PROBLEM: All of the data, from the first line to the last, should be reproduced without alteration.

[Spatial reasoning data]
^^^^
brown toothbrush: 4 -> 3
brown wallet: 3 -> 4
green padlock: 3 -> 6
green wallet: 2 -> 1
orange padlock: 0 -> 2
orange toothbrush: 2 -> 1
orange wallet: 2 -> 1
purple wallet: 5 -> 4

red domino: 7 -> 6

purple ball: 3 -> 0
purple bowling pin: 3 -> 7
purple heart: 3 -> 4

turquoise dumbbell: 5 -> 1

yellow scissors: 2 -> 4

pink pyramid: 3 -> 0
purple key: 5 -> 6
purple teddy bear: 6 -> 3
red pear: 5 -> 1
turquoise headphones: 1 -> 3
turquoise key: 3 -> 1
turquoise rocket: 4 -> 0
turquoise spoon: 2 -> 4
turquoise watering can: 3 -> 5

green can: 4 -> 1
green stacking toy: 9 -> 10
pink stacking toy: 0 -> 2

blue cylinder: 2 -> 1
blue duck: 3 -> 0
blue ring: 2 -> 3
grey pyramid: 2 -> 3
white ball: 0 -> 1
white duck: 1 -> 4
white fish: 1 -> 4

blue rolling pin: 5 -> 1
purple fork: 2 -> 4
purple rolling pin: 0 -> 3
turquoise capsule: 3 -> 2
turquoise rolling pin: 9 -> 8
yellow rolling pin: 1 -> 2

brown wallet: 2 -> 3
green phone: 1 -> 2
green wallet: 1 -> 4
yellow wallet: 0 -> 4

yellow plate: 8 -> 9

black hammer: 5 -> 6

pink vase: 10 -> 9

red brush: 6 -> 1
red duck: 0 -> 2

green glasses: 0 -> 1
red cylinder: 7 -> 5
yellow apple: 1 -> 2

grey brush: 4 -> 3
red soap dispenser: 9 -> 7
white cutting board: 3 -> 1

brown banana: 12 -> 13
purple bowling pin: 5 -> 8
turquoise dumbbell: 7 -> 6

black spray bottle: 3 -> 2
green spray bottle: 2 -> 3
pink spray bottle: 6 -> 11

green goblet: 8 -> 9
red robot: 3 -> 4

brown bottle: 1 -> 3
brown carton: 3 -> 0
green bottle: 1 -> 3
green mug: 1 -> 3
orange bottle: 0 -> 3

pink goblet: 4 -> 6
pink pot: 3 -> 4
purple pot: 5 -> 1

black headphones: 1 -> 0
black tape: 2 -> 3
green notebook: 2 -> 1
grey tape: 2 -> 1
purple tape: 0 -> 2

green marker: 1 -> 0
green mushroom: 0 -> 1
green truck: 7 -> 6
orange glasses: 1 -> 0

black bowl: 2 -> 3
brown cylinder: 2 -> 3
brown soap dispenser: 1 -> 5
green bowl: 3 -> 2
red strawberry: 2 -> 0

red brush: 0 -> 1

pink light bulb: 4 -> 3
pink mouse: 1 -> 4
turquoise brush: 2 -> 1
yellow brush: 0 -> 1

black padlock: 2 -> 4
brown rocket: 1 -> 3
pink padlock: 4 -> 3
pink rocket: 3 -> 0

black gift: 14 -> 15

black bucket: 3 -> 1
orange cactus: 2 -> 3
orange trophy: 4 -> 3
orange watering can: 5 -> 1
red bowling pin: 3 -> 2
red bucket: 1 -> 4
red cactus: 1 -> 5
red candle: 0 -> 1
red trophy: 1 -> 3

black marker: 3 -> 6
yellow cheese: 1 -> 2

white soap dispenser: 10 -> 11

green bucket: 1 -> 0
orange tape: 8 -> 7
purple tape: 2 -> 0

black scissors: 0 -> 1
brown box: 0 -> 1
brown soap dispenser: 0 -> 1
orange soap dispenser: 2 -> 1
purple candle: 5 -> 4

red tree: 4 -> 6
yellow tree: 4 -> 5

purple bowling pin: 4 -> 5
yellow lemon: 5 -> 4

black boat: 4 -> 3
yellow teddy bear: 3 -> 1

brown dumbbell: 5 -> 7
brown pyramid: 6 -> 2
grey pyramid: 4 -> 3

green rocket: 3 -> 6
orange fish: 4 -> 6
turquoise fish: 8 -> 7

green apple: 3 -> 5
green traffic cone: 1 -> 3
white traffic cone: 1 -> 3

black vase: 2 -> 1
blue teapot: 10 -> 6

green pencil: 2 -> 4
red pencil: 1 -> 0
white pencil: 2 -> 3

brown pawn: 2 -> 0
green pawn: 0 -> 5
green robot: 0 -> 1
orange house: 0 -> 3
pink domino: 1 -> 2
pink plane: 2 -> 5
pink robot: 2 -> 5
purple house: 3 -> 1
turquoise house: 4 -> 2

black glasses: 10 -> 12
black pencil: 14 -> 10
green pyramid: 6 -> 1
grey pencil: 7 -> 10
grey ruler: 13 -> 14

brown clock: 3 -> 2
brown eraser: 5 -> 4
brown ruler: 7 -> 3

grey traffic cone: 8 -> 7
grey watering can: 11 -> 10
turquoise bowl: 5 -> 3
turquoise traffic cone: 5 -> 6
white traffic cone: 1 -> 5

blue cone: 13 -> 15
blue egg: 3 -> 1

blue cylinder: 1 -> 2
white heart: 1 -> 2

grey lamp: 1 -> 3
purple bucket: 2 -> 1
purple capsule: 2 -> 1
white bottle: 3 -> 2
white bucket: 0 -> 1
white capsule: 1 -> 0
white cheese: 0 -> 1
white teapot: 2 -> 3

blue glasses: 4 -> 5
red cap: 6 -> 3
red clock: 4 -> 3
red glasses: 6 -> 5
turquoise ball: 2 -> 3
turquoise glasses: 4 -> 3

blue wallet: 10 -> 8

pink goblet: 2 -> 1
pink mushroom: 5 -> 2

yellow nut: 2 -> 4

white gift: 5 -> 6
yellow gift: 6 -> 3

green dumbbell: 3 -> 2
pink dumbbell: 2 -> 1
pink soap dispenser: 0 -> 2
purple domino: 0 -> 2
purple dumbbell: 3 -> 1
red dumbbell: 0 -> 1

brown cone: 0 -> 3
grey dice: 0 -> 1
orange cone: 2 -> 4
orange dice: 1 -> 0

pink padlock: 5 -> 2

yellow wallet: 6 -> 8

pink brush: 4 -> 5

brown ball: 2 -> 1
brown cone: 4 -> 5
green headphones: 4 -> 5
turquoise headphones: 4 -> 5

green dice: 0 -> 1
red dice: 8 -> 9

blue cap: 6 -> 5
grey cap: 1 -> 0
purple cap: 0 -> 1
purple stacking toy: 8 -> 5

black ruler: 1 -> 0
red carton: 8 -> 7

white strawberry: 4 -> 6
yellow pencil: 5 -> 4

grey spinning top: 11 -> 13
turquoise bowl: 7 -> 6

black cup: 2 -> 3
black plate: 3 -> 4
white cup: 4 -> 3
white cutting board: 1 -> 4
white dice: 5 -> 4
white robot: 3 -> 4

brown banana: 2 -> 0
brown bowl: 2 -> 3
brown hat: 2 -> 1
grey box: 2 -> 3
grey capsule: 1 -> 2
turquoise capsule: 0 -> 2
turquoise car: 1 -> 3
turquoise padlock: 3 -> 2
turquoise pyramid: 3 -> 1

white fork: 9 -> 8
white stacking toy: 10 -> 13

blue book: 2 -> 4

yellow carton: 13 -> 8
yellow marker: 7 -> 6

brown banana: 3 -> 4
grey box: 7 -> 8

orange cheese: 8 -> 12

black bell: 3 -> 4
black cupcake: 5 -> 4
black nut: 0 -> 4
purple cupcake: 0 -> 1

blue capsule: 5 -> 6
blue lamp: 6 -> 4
^^^^
SOLVED PROBLEM:
brown toothbrush: 4 -> 3
brown wallet: 3 -> 4
green padlock: 3 -> 6
green wallet: 2 -> 1
orange padlock: 0 -> 2
orange toothbrush: 2 -> 1
orange wallet: 2 -> 1
purple wallet: 5 -> 4

red domino: 7 -> 6

purple ball: 3 -> 0
purple bowling pin: 3 -> 7
purple heart: 3 -> 4

turquoise dumbbell: 5 -> 1

yellow scissors: 2 -> 4

pink pyramid: 3 -> 0
purple key: 5 -> 6
purple teddy bear: 6 -> 3
red pear: 5 -> 1
turquoise headphones: 1 -> 3
turquoise key: 3 -> 1
turquoise rocket: 4 -> 0
turquoise spoon: 2 -> 4
turquoise watering can: 3 -> 5

green can: 4 -> 1
green stacking toy: 9 -> 10
pink stacking toy: 0 -> 2

blue cylinder: 2 -> 1
blue duck: 3 -> 0
blue ring: 2 -> 3
grey pyramid: 2 -> 3
white ball: 0 -> 1
white duck: 1 -> 4
white fish: 1 -> 4

blue rolling pin: 5 -> 1
purple fork: 2 -> 4
purple rolling pin: 0 -> 3
turquoise capsule: 3 -> 2
turquoise rolling pin: 9 -> 8
yellow rolling pin: 1 -> 2

brown wallet: 2 -> 3
green phone: 1 -> 2
green wallet: 1 -> 4
yellow wallet: 0 -> 4

yellow plate: 8 -> 9

black hammer: 5 -> 6

pink vase: 10 -> 9

red brush: 6 -> 1
red duck: 0 -> 2

green glasses: 0 -> 1
red cylinder: 7 -> 5
yellow apple: 1 -> 2

grey brush: 4 -> 3
red soap dispenser: 9 -> 7
white cutting board: 3 -> 1

brown banana: 12 -> 13
purple bowling pin: 5 -> 8
turquoise dumbbell: 7 -> 6

black spray bottle: 3 -> 2
green spray bottle: 2 -> 3
pink spray bottle: 6 -> 11

green goblet: 8 -> 9
red robot: 3 -> 4

brown bottle: 1 -> 3
brown carton: 3 -> 0
green bottle: 1 -> 3
green mug: 1 -> 3
orange bottle: 0 -> 3

pink goblet: 4 -> 6
pink pot: 3 -> 4
purple pot: 5 -> 1

black headphones: 1 -> 0
black tape: 2 -> 3
green notebook: 2 -> 1
grey tape: 2 -> 1
purple tape: 0 -> 2

green marker: 1 -> 0
green mushroom: 0 -> 1
green truck: 7 -> 6
orange glasses: 1 -> 0

black bowl: 2 -> 3
brown cylinder: 2 -> 3
brown soap dispenser: 1 -> 5
green bowl: 3 -> 2
red strawberry: 2 -> 0

red brush: 0 -> 1

pink light bulb: 4 -> 3
pink mouse: 1 -> 4
turquoise brush: 2 -> 1
yellow brush: 0 -> 1

black padlock: 2 -> 4
brown rocket: 1 -> 3
pink padlock: 4 -> 3
pink rocket: 3 -> 0

black gift: 14 -> 15

black bucket: 3 -> 1
orange cactus: 2 -> 3
orange trophy: 4 -> 3
orange watering can: 5 -> 1
red bowling pin: 3 -> 2
red bucket: 1 -> 4
red cactus: 1 -> 5
red candle: 0 -> 1
red trophy: 1 -> 3

black marker: 3 -> 6
yellow cheese: 1 -> 2

white soap dispenser: 10 -> 11

green bucket: 1 -> 0
orange tape: 8 -> 7
purple tape: 2 -> 0

black scissors: 0 -> 1
brown box: 0 -> 1
brown soap dispenser: 0 -> 1
orange soap dispenser: 2 -> 1
purple candle: 5 -> 4

red tree: 4 -> 6
yellow tree: 4 -> 5

purple bowling pin: 4 -> 5
yellow lemon: 5 -> 4

black boat: 4 -> 3
yellow teddy bear: 3 -> 1

brown dumbbell: 5 -> 7
brown pyramid: 6 -> 2
grey pyramid: 4 -> 3

green rocket: 3 -> 6
orange fish: 4 -> 6
turquoise fish: 8 -> 7

green apple: 3 -> 5
green traffic cone: 1 -> 3
white traffic cone: 1 -> 3

black vase: 2 -> 1
blue teapot: 10 -> 6

green pencil: 2 -> 4
red pencil: 1 -> 0
white pencil: 2 -> 3

brown pawn: 2 -> 0
green pawn: 0 -> 5
green robot: 0 -> 1
orange house: 0 -> 3
pink domino: 1 -> 2
pink plane: 2 -> 5
pink robot: 2 -> 5
purple house: 3 -> 1
turquoise house: 4 -> 2

black glasses: 10 -> 12
black pencil: 14 -> 10
green pyramid: 6 -> 1
grey pencil: 7 -> 10
grey ruler: 13 -> 14

brown clock: 3 -> 2
brown eraser: 5 -> 4
brown ruler: 7 -> 3

grey traffic cone: 8 -> 7
grey watering can: 11 -> 10
turquoise bowl: 5 -> 3
turquoise traffic cone: 5 -> 6
white traffic cone: 1 -> 5

blue cone: 13 -> 15
blue egg: 3 -> 1

blue cylinder: 1 -> 2
white heart: 1 -> 2

grey lamp: 1 -> 3
purple bucket: 2 -> 1
purple capsule: 2 -> 1
white bottle: 3 -> 2
white bucket: 0 -> 1
white capsule: 1 -> 0
white cheese: 0 -> 1
white teapot: 2 -> 3

blue glasses: 4 -> 5
red cap: 6 -> 3
red clock: 4 -> 3
red glasses: 6 -> 5
turquoise ball: 2 -> 3
turquoise glasses: 4 -> 3

blue wallet: 10 -> 8

pink goblet: 2 -> 1
pink mushroom: 5 -> 2

yellow nut: 2 -> 4

white gift: 5 -> 6
yellow gift: 6 -> 3

green dumbbell: 3 -> 2
pink dumbbell: 2 -> 1
pink soap dispenser: 0 -> 2
purple domino: 0 -> 2
purple dumbbell: 3 -> 1
red dumbbell: 0 -> 1

brown cone: 0 -> 3
grey dice: 0 -> 1
orange cone: 2 -> 4
orange dice: 1 -> 0

pink padlock: 5 -> 2

yellow wallet: 6 -> 8

pink brush: 4 -> 5

brown ball: 2 -> 1
brown cone: 4 -> 5
green headphones: 4 -> 5
turquoise headphones: 4 -> 5

green dice: 0 -> 1
red dice: 8 -> 9

blue cap: 6 -> 5
grey cap: 1 -> 0
purple cap: 0 -> 1
purple stacking toy: 8 -> 5

black ruler: 1 -> 0
red carton: 8 -> 7

white strawberry: 4 -> 6
yellow pencil: 5 -> 4

grey spinning top: 11 -> 13
turquoise bowl: 7 -> 6

black cup: 2 -> 3
black plate: 3 -> 4
white cup: 4 -> 3
white cutting board: 1 -> 4
white dice: 5 -> 4
white robot: 3 -> 4

brown banana: 2 -> 0
brown bowl: 2 -> 3
brown hat: 2 -> 1
grey box: 2 -> 3
grey capsule: 1 -> 2
turquoise capsule: 0 -> 2
turquoise car: 1 -> 3
turquoise padlock: 3 -> 2
turquoise pyramid: 3 -> 1

white fork: 9 -> 8
white stacking toy: 10 -> 13

blue book: 2 -> 4

yellow carton: 13 -> 8
yellow marker: 7 -> 6

brown banana: 3 -> 4
grey box: 7 -> 8

orange cheese: 8 -> 12

black bell: 3 -> 4
black cupcake: 5 -> 4
black nut: 0 -> 4
purple cupcake: 0 -> 1

blue capsule: 5 -> 6
blue lamp: 6 -> 4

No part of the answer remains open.